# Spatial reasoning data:
"""
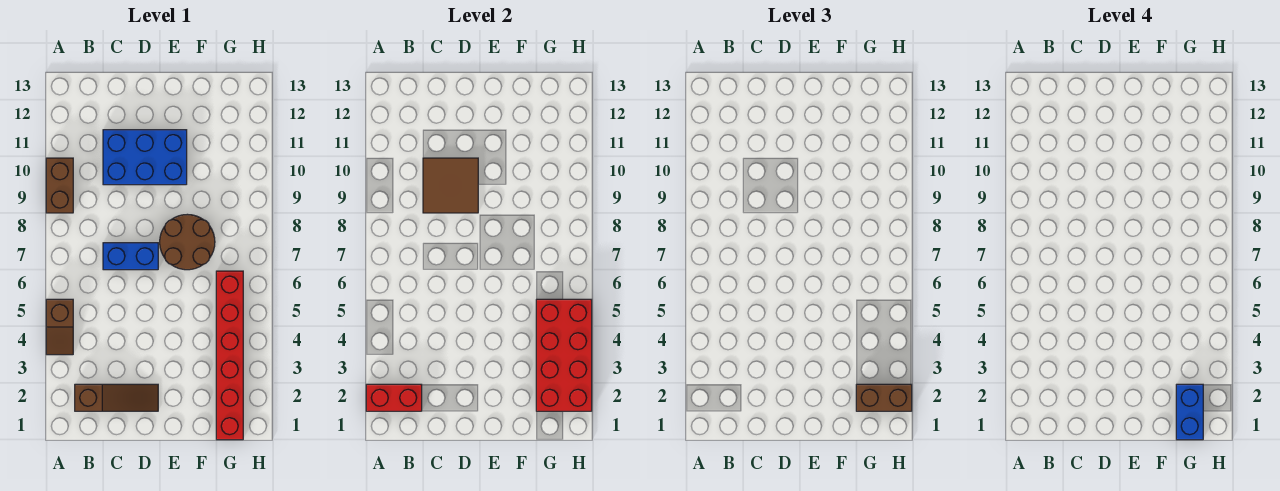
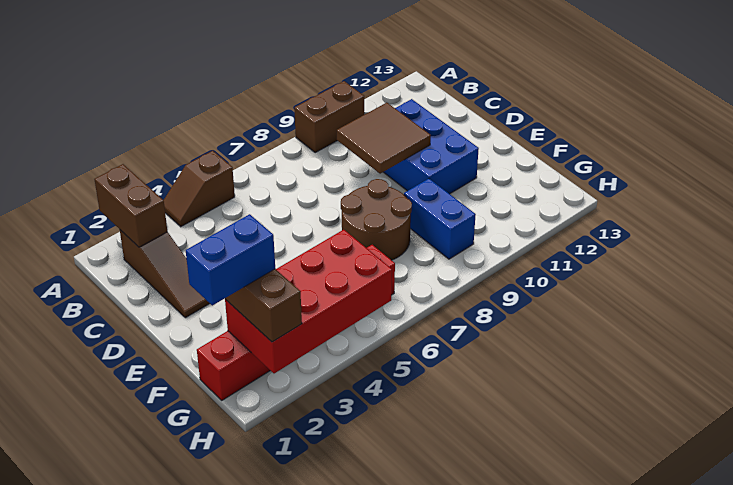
red brick A2:B2 level 2 -> brown brick A2:B2 level 2
blue brick C7:D7 level 1 -> blue brick F9:G9 level 1

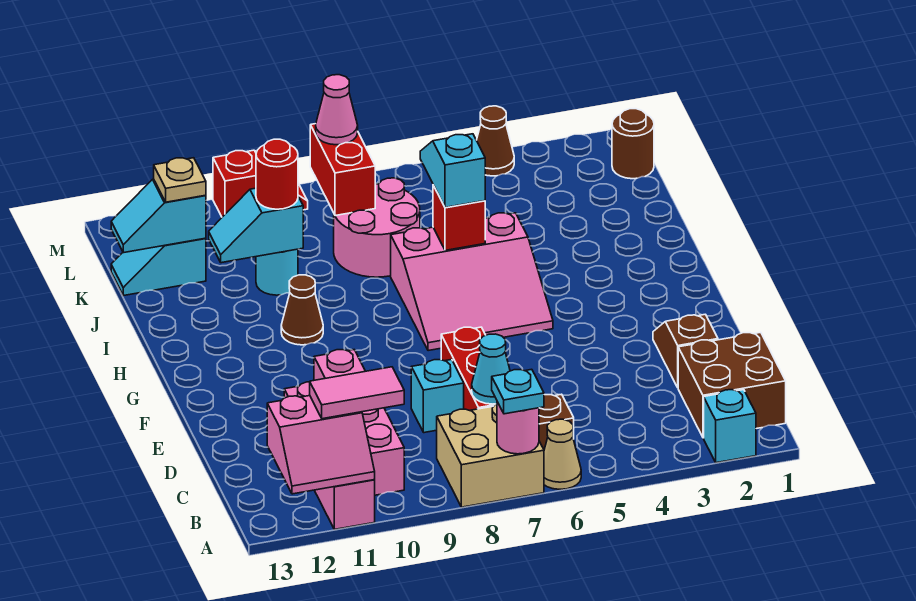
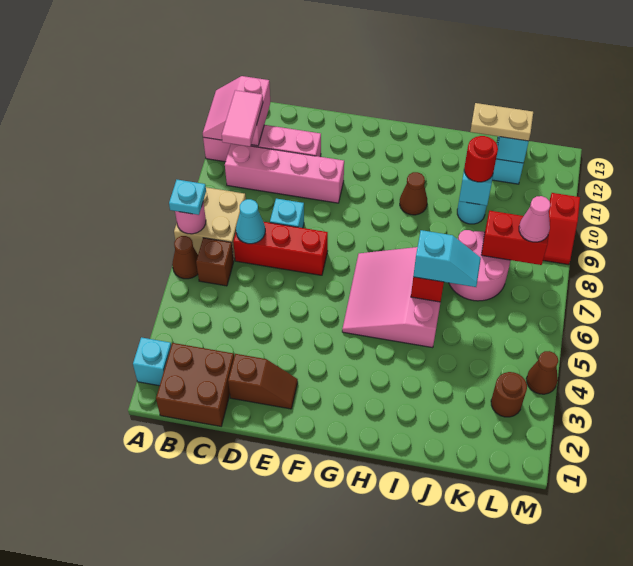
tan cone A6 level 1 -> brown cone A6 level 1
tan plate K12 level 3 -> tan plate J12:K12 level 3
brown round brick L1 level 1 -> brown round brick L3 level 1

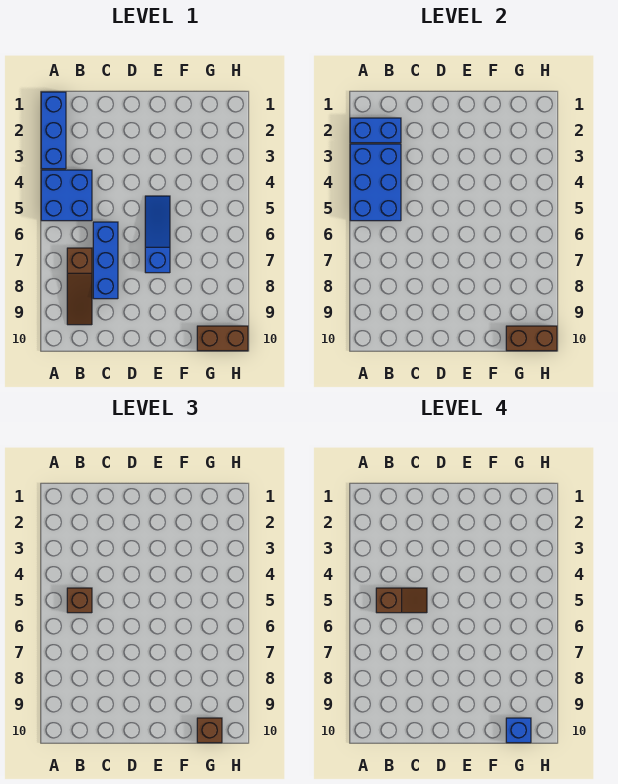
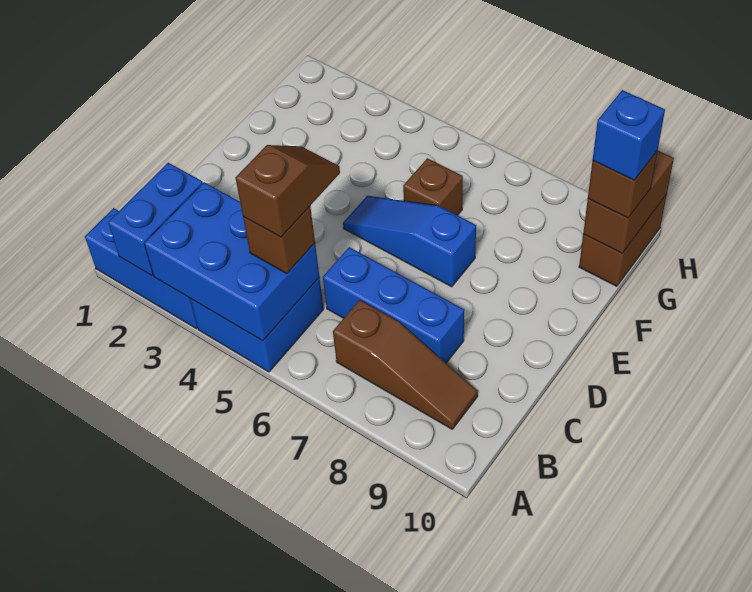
none -> brown brick F6 level 1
"""
# Task description:
Output, exactly and with no pictures, every line from the one that contains "brown round brick L1" through the final line of the entries.

# Solved problem:
brown round brick L1 level 1 -> brown round brick L3 level 1

none -> brown brick F6 level 1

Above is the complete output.